■ **PROBLEM REQUIREMENTS**:
Leaving out every line before the one with "(497, 215) = (586, 244): turquoise", write out the rest of the records below exactly.

GIVEN RECORDS section start

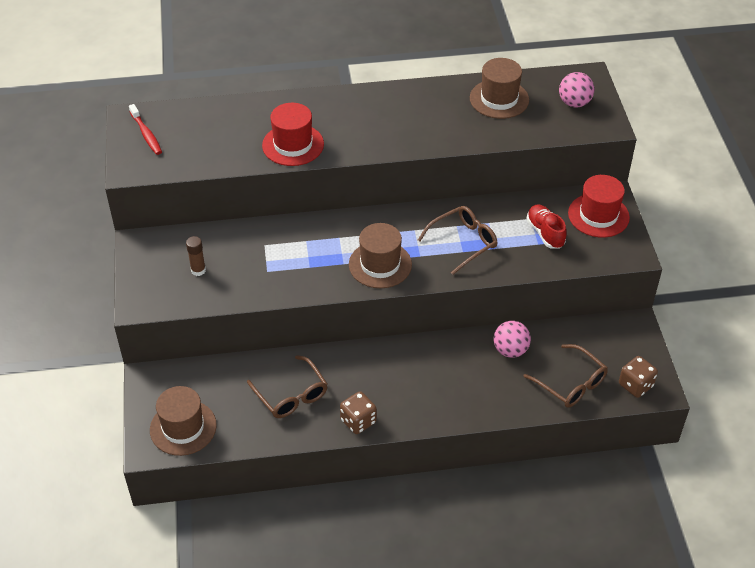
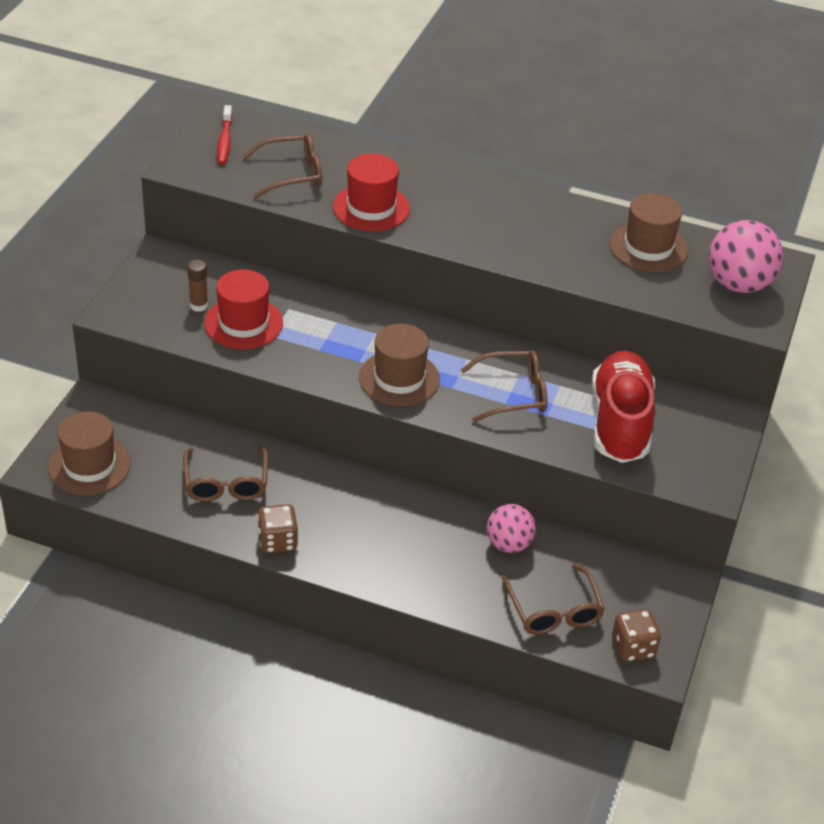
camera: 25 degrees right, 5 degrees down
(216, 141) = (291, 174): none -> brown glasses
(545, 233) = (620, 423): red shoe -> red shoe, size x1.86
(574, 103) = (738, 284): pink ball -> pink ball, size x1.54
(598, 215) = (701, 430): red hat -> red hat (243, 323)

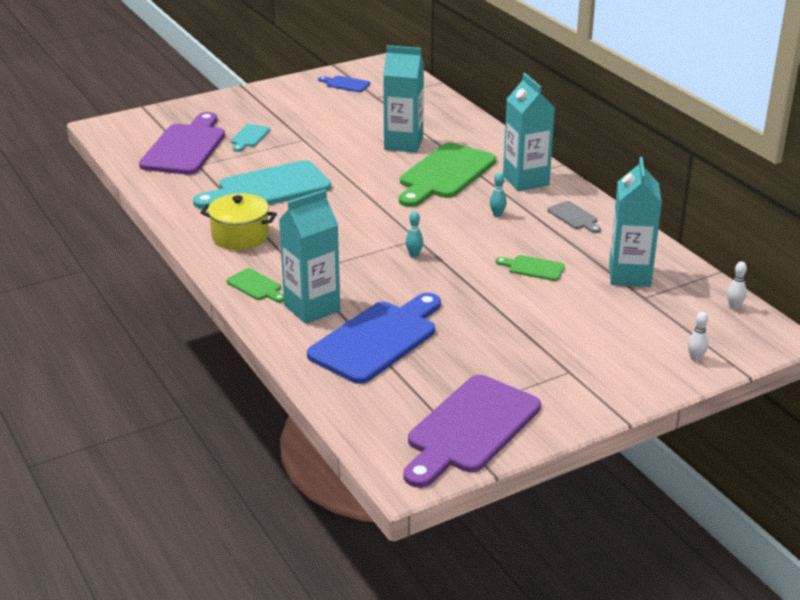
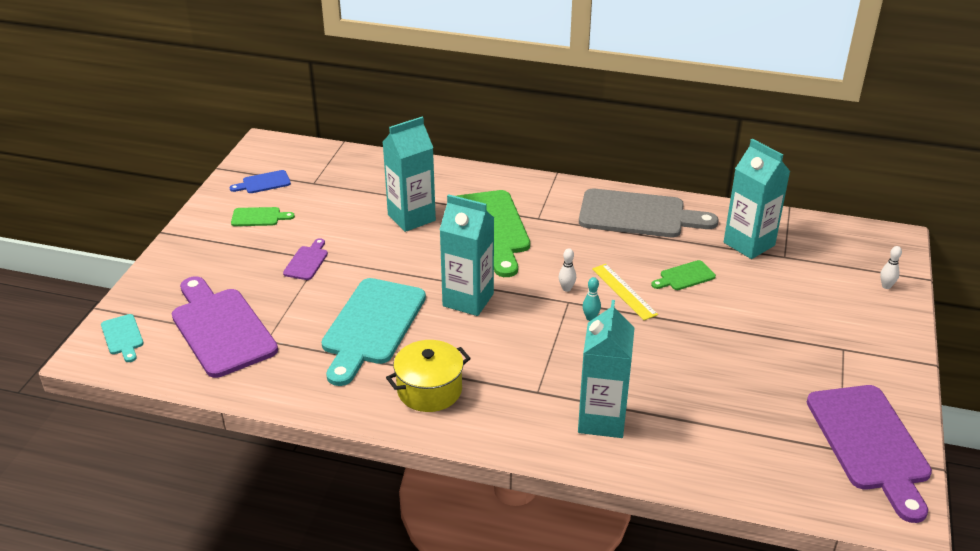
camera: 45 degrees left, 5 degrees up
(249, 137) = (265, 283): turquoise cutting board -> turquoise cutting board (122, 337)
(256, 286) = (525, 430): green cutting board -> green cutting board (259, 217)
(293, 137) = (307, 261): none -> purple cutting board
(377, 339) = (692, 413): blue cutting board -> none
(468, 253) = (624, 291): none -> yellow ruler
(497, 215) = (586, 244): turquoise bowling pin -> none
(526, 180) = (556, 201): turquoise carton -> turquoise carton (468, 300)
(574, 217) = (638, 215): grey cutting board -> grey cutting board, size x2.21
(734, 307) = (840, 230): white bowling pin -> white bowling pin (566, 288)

GIVEN RECORDS section end

■ **OUTPUT OF THE EXERCISE**:
(497, 215) = (586, 244): turquoise bowling pin -> none
(526, 180) = (556, 201): turquoise carton -> turquoise carton (468, 300)
(574, 217) = (638, 215): grey cutting board -> grey cutting board, size x2.21
(734, 307) = (840, 230): white bowling pin -> white bowling pin (566, 288)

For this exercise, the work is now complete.